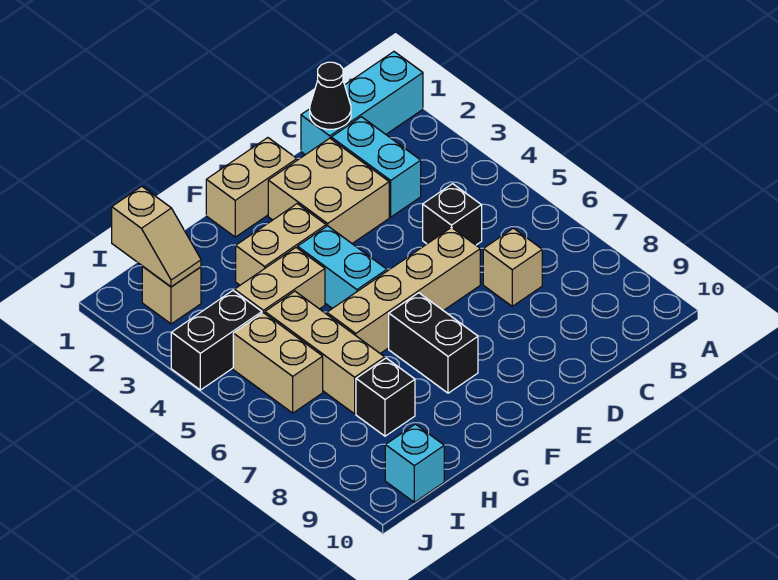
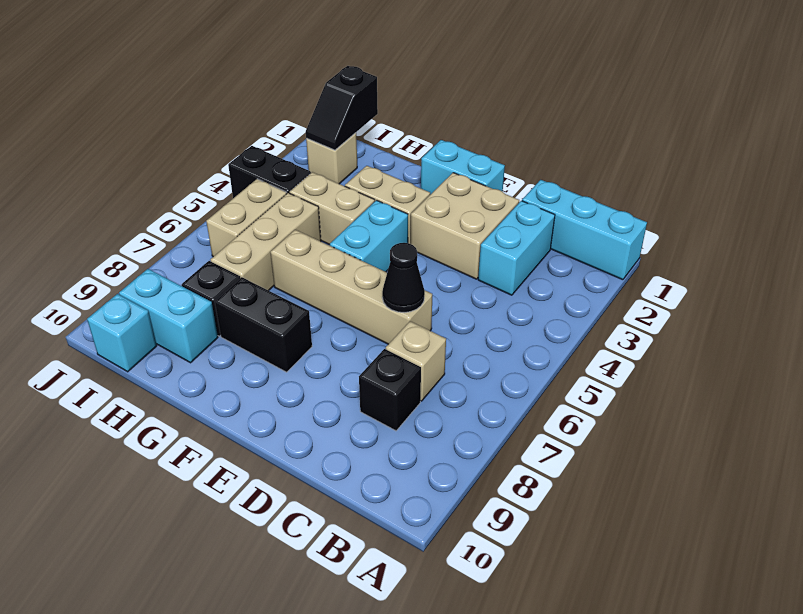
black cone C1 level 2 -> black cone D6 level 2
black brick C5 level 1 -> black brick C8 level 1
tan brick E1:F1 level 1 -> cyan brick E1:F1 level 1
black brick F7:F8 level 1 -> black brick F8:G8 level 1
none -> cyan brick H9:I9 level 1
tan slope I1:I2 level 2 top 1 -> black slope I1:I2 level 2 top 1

- _EXERCISE OBJECTIVE_
Hand back the records above exactly as they are, pictures excluded.

- _RESULT_
black cone C1 level 2 -> black cone D6 level 2
black brick C5 level 1 -> black brick C8 level 1
tan brick E1:F1 level 1 -> cyan brick E1:F1 level 1
black brick F7:F8 level 1 -> black brick F8:G8 level 1
none -> cyan brick H9:I9 level 1
tan slope I1:I2 level 2 top 1 -> black slope I1:I2 level 2 top 1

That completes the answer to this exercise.